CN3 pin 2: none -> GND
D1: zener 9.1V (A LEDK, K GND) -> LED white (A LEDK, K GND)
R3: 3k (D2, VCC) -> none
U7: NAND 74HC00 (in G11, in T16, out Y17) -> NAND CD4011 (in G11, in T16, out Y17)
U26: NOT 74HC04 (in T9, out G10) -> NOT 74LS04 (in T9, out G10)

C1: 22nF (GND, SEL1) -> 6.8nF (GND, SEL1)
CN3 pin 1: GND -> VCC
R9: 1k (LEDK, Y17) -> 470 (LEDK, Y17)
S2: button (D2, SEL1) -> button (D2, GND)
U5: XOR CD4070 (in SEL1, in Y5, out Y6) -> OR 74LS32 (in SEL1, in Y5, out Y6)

▸ **WORK ITEM**
Give back, word for word, the lines from the one with "D1: zener 9.1V" through the last line of the entries, both included, and no other line.

▸ **SOLUTION TO THE EXERCISE**
D1: zener 9.1V (A LEDK, K GND) -> LED white (A LEDK, K GND)
R3: 3k (D2, VCC) -> none
U7: NAND 74HC00 (in G11, in T16, out Y17) -> NAND CD4011 (in G11, in T16, out Y17)
U26: NOT 74HC04 (in T9, out G10) -> NOT 74LS04 (in T9, out G10)

C1: 22nF (GND, SEL1) -> 6.8nF (GND, SEL1)
CN3 pin 1: GND -> VCC
R9: 1k (LEDK, Y17) -> 470 (LEDK, Y17)
S2: button (D2, SEL1) -> button (D2, GND)
U5: XOR CD4070 (in SEL1, in Y5, out Y6) -> OR 74LS32 (in SEL1, in Y5, out Y6)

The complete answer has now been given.